EXERCISE: Search the material for the word "degrees" and copy each line that holds it.

WORKING DATA:
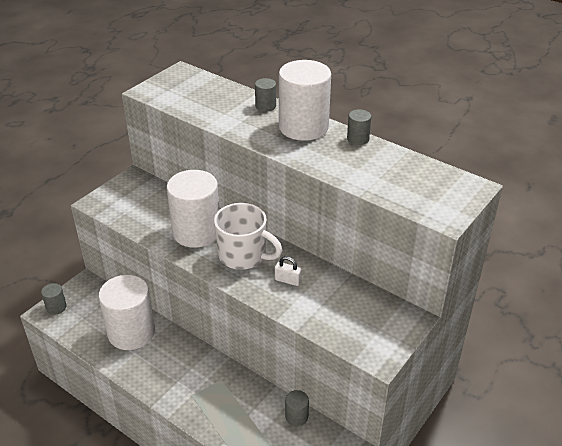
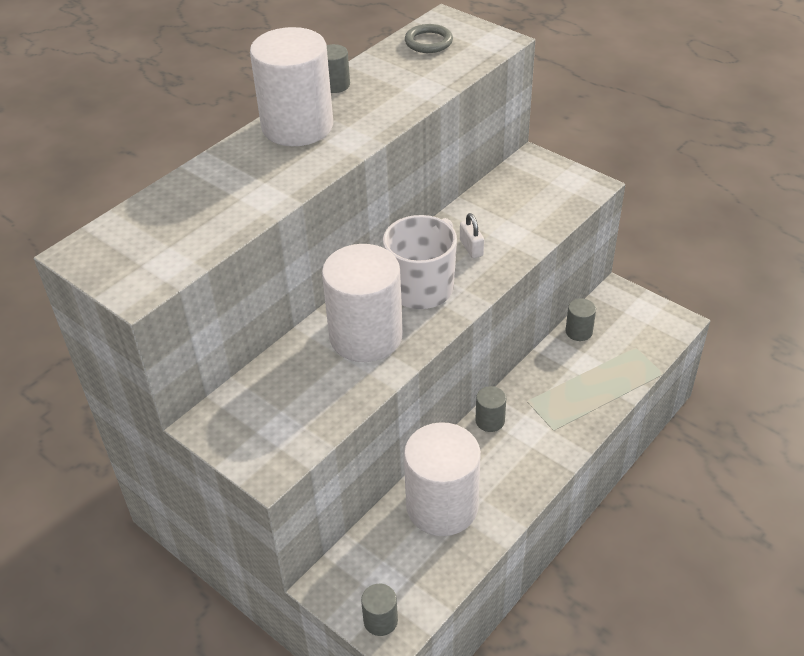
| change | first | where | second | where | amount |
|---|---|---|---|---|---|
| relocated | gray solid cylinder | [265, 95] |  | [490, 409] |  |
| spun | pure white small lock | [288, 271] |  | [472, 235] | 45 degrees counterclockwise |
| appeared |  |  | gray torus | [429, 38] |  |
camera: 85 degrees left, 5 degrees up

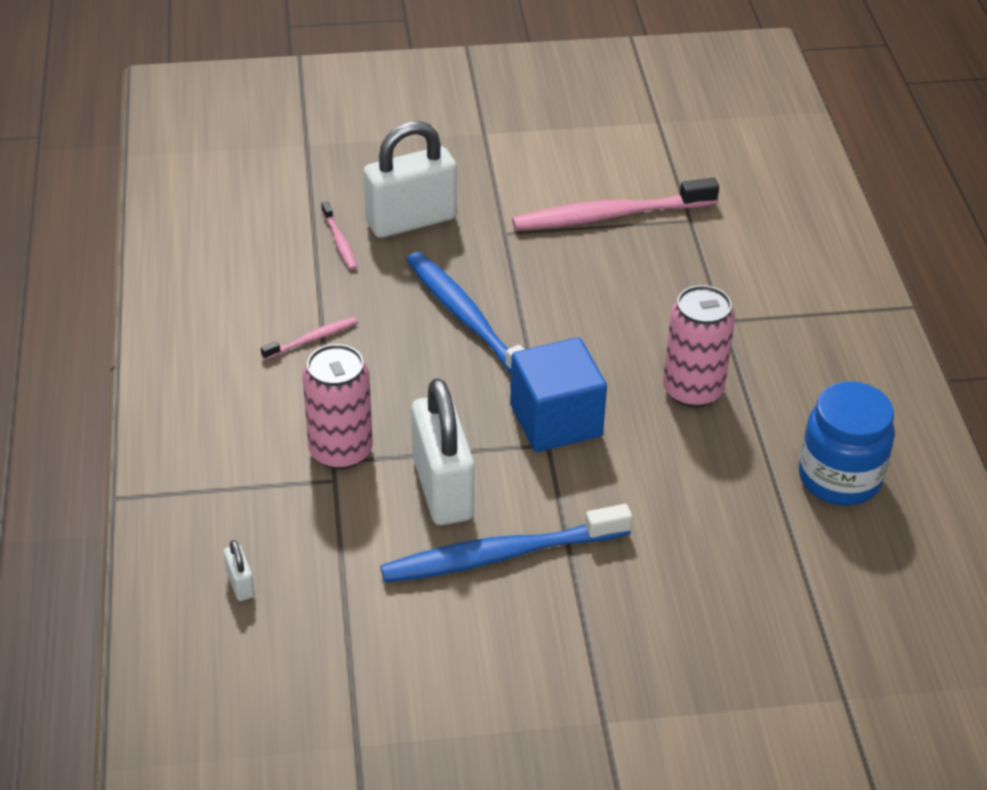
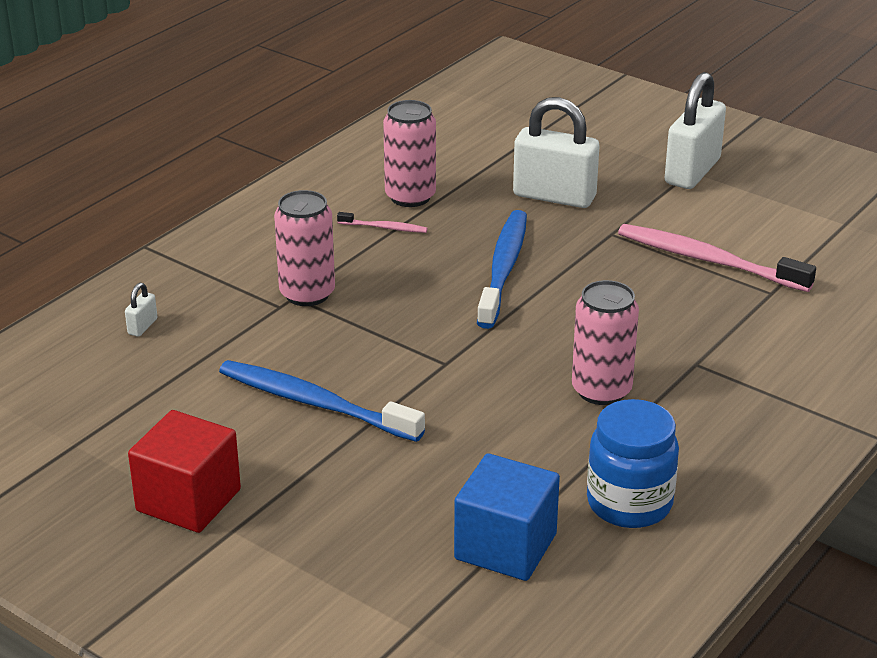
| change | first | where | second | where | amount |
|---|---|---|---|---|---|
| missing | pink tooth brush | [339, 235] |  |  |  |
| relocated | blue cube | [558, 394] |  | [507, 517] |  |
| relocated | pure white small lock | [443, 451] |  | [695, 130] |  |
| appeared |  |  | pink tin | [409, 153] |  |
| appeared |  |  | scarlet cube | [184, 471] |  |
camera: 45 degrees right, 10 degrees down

ANSWER SPACE:
| spun | pure white small lock | [288, 271] |  | [472, 235] | 45 degrees counterclockwise |
camera: 85 degrees left, 5 degrees up
camera: 45 degrees right, 10 degrees down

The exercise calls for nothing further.